= AIM OF THE TASK =
Repeat every record word for word and omit the images.

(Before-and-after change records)

=====

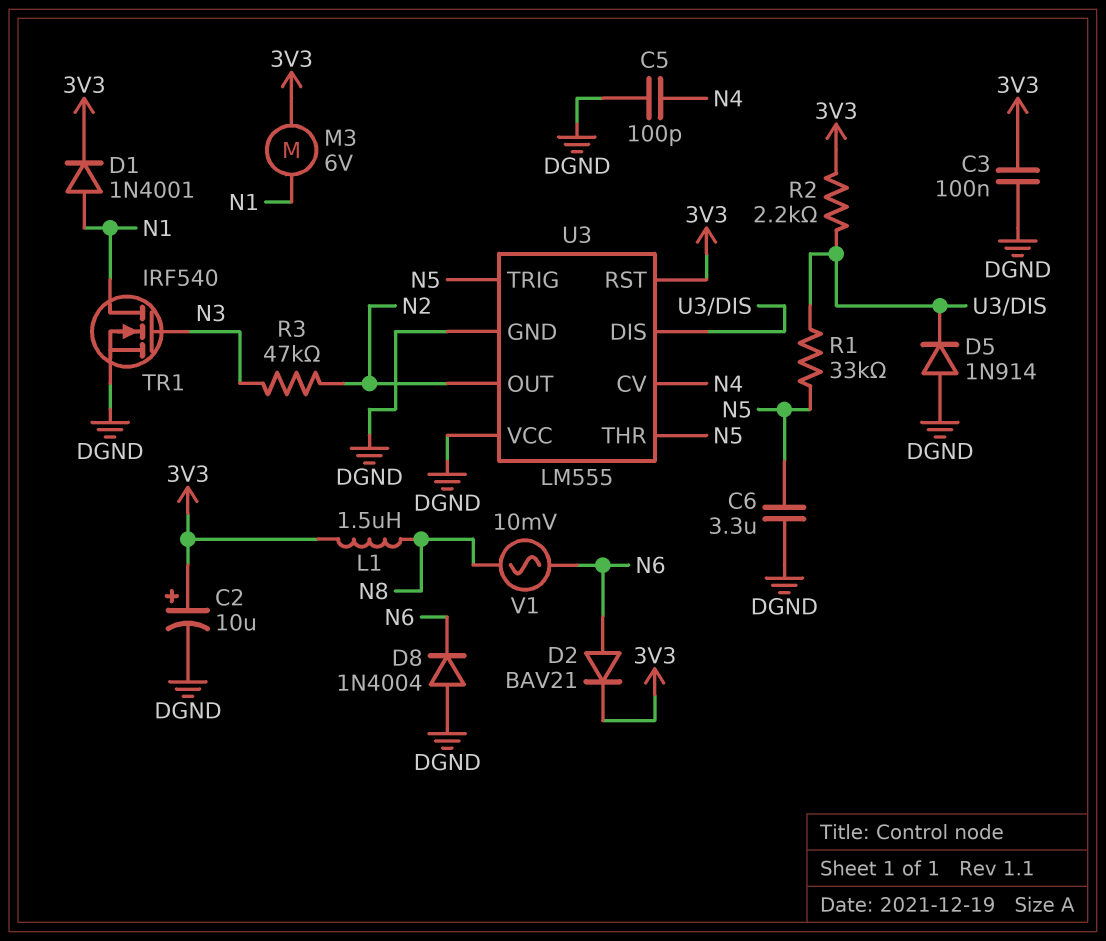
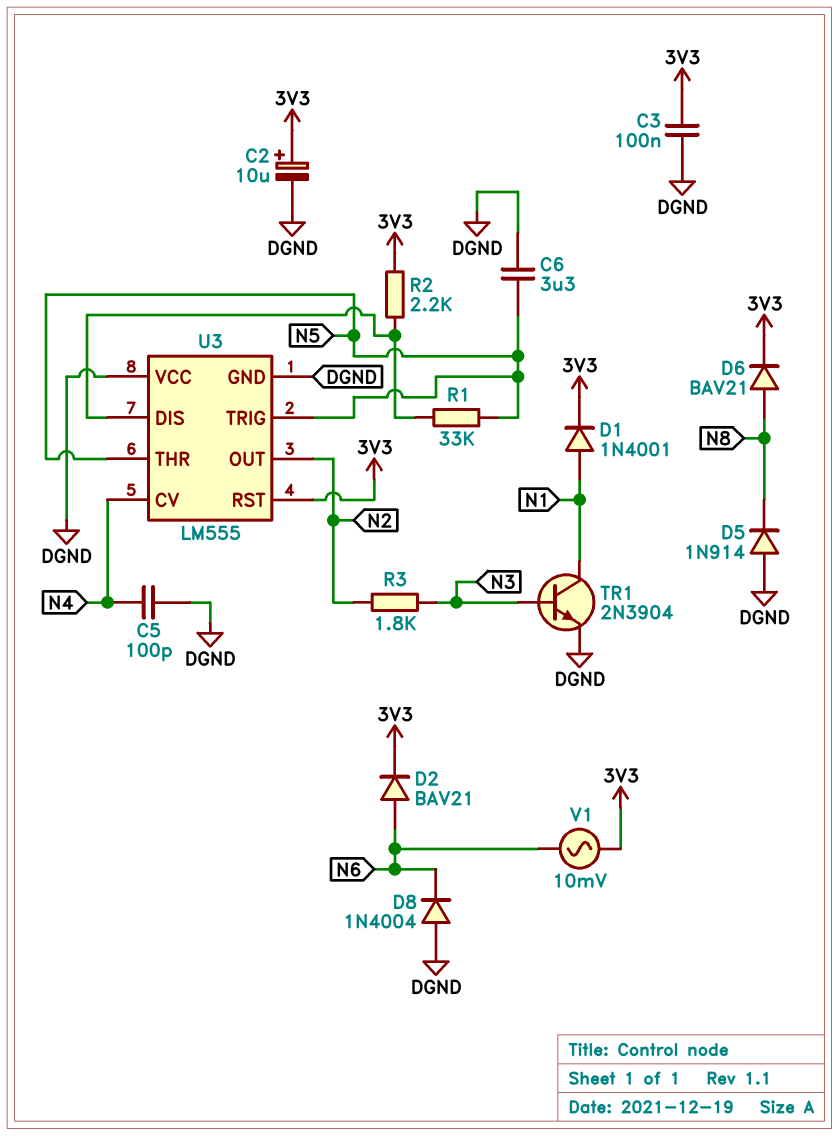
D5: diode 1N914 (A DGND, K U3/DIS) -> diode 1N914 (A DGND, K N8)
D6: none -> diode BAV21 (A N8, K 3V3)
L1: 1.5uH (3V3, N8) -> none
M3: motor 6V (3V3, N1) -> none
R3: 47k (N2, N3) -> 1.8k (N2, N3)
TR1: NMOS IRF540 (G N3, D N1, S DGND) -> NPN 2N3904 (B N3, C N1, E DGND)
V1: AC 10mV (N6, N8) -> AC 10mV (3V3, N6)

=====

= SOLVED EXERCISE =
D5: diode 1N914 (A DGND, K U3/DIS) -> diode 1N914 (A DGND, K N8)
D6: none -> diode BAV21 (A N8, K 3V3)
L1: 1.5uH (3V3, N8) -> none
M3: motor 6V (3V3, N1) -> none
R3: 47k (N2, N3) -> 1.8k (N2, N3)
TR1: NMOS IRF540 (G N3, D N1, S DGND) -> NPN 2N3904 (B N3, C N1, E DGND)
V1: AC 10mV (N6, N8) -> AC 10mV (3V3, N6)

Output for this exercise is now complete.